[Directive] Exact copy, no pictures: return all the records as they stand.

**** Data records

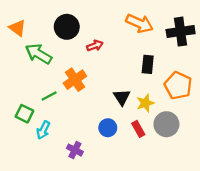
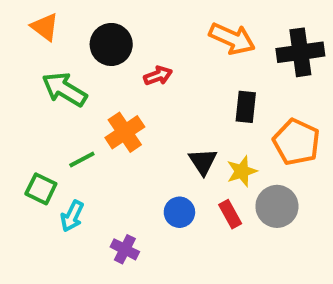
orange triangle: (17, 28) -> (45, 27), moved

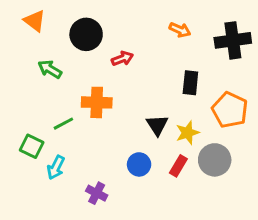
orange arrow: (232, 39) -> (180, 30), size x0.6
green arrow: (64, 89) -> (50, 69), size x0.7
orange cross: (125, 132) -> (97, 102), turned 36
red rectangle: (230, 214) -> (178, 166), turned 60

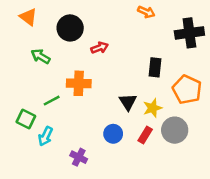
orange arrow: (180, 30) -> (146, 12), moved

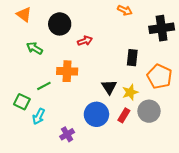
blue circle: (113, 134) -> (96, 114), size x1.5
purple cross: (79, 157) -> (67, 134), turned 32

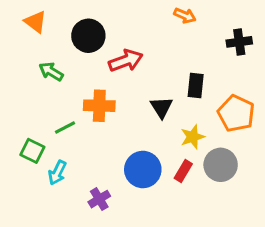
black cross: (162, 28) -> (239, 42), size x0.7
red arrow: (85, 41) -> (126, 61), size x1.5
black triangle: (109, 87) -> (161, 107), moved

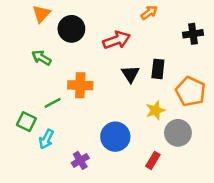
orange arrow: (185, 16) -> (149, 13), turned -60
orange triangle: (35, 22) -> (41, 14), moved, turned 36
red arrow: (126, 61) -> (117, 40), moved
black triangle: (161, 107) -> (130, 74), moved
red rectangle: (183, 171) -> (153, 160), moved

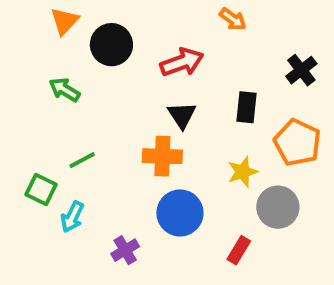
orange arrow: (149, 13) -> (233, 19), turned 72
black cross: (193, 34) -> (301, 70), moved, turned -30
black triangle: (130, 74) -> (182, 115), moved
orange cross: (80, 85) -> (162, 156), moved

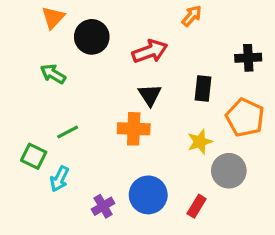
orange arrow: (233, 19) -> (192, 16), turned -85
black cross: (301, 70) -> (248, 58), turned 35
blue circle: (180, 213) -> (148, 195), moved

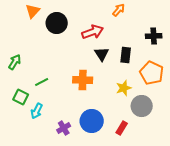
green arrow: (53, 74) -> (15, 62), moved, turned 91
black triangle: (150, 95) -> (102, 54), moved

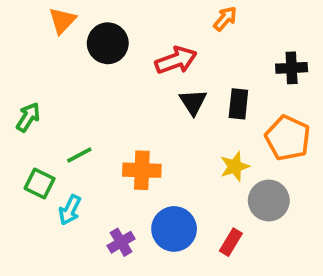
orange cross: (83, 80) -> (142, 170), moved

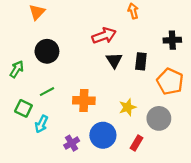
orange arrow: (225, 19) -> (133, 11), turned -56
black circle: (108, 43) -> (47, 51), moved
yellow star: (235, 166) -> (128, 107), moved

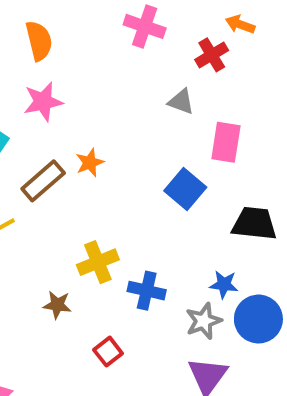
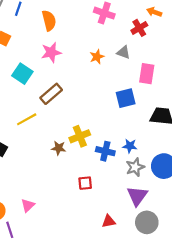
orange star: (90, 163) -> (97, 57), moved
blue square: (185, 189) -> (126, 98), turned 36
blue star: (224, 284) -> (130, 146), moved
brown star: (57, 305) -> (59, 148), moved
red square: (108, 352) -> (85, 183), turned 32

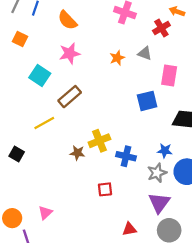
orange semicircle: (49, 20) -> (67, 20), turned 150
blue star: (130, 146) -> (165, 151), moved

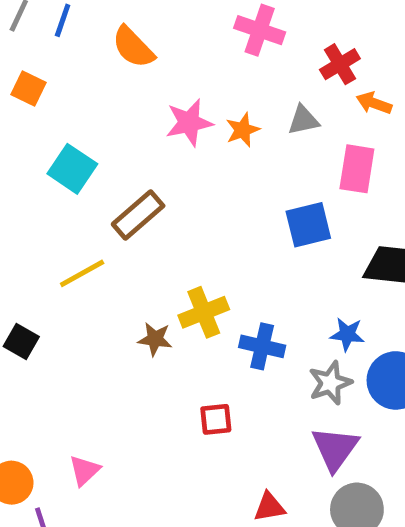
orange arrow: (177, 11) -> (374, 103), moved
pink star: (70, 53) -> (189, 123), moved
gray triangle: (145, 53) -> (303, 120), turned -32

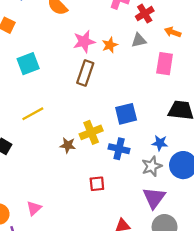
red cross: (340, 64) -> (145, 14), moved
cyan square: (72, 169) -> (28, 64), turned 35
brown rectangle: (138, 215) -> (85, 73), moved, turned -30
blue square: (308, 225) -> (126, 114), moved

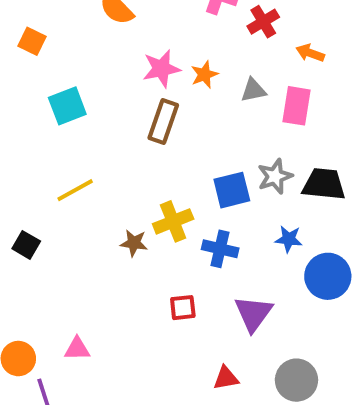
gray triangle: (139, 40) -> (253, 90), moved
gray star: (152, 166) -> (275, 176), moved
purple triangle: (154, 198) -> (253, 313), moved
pink triangle: (34, 208) -> (77, 349), turned 42

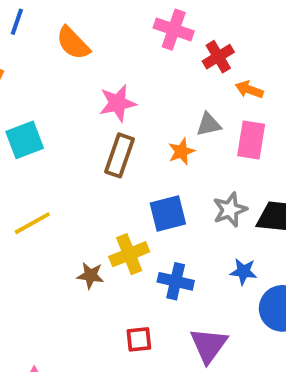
orange arrow: (310, 53) -> (249, 90), moved
orange star: (204, 75) -> (181, 152), moved
blue square: (232, 190) -> (168, 213), moved

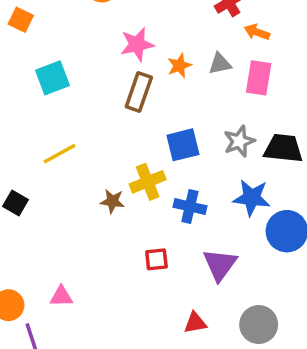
orange star: (181, 152) -> (179, 66), moved
blue star: (243, 272) -> (252, 198), size x1.5

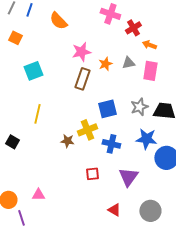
yellow line: (60, 154) -> (37, 114), turned -48
red triangle: (195, 323) -> (114, 210), turned 40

********

[Answer to this exercise]
orange triangle: (17, 28) -> (45, 27), moved

orange arrow: (232, 39) -> (180, 30), size x0.6
green arrow: (64, 89) -> (50, 69), size x0.7
orange cross: (125, 132) -> (97, 102), turned 36
red rectangle: (230, 214) -> (178, 166), turned 60

orange arrow: (180, 30) -> (146, 12), moved

blue circle: (113, 134) -> (96, 114), size x1.5
purple cross: (79, 157) -> (67, 134), turned 32

black cross: (162, 28) -> (239, 42), size x0.7
red arrow: (85, 41) -> (126, 61), size x1.5
black triangle: (109, 87) -> (161, 107), moved

orange arrow: (185, 16) -> (149, 13), turned -60
orange triangle: (35, 22) -> (41, 14), moved, turned 36
red arrow: (126, 61) -> (117, 40), moved
black triangle: (161, 107) -> (130, 74), moved
red rectangle: (183, 171) -> (153, 160), moved

orange arrow: (149, 13) -> (233, 19), turned 72
black cross: (193, 34) -> (301, 70), moved, turned -30
black triangle: (130, 74) -> (182, 115), moved
orange cross: (80, 85) -> (162, 156), moved

orange arrow: (233, 19) -> (192, 16), turned -85
black cross: (301, 70) -> (248, 58), turned 35
blue circle: (180, 213) -> (148, 195), moved

green arrow: (53, 74) -> (15, 62), moved, turned 91
black triangle: (150, 95) -> (102, 54), moved

orange cross: (83, 80) -> (142, 170), moved

orange arrow: (225, 19) -> (133, 11), turned -56
black circle: (108, 43) -> (47, 51), moved
yellow star: (235, 166) -> (128, 107), moved

orange star: (90, 163) -> (97, 57), moved
blue square: (185, 189) -> (126, 98), turned 36
blue star: (224, 284) -> (130, 146), moved
brown star: (57, 305) -> (59, 148), moved
red square: (108, 352) -> (85, 183), turned 32

orange semicircle: (49, 20) -> (67, 20), turned 150
blue star: (130, 146) -> (165, 151), moved

orange arrow: (177, 11) -> (374, 103), moved
pink star: (70, 53) -> (189, 123), moved
gray triangle: (145, 53) -> (303, 120), turned -32

red cross: (340, 64) -> (145, 14), moved
cyan square: (72, 169) -> (28, 64), turned 35
brown rectangle: (138, 215) -> (85, 73), moved, turned -30
blue square: (308, 225) -> (126, 114), moved

gray triangle: (139, 40) -> (253, 90), moved
gray star: (152, 166) -> (275, 176), moved
purple triangle: (154, 198) -> (253, 313), moved
pink triangle: (34, 208) -> (77, 349), turned 42

orange arrow: (310, 53) -> (249, 90), moved
orange star: (204, 75) -> (181, 152), moved
blue square: (232, 190) -> (168, 213), moved

orange star: (181, 152) -> (179, 66), moved
blue star: (243, 272) -> (252, 198), size x1.5

yellow line: (60, 154) -> (37, 114), turned -48
red triangle: (195, 323) -> (114, 210), turned 40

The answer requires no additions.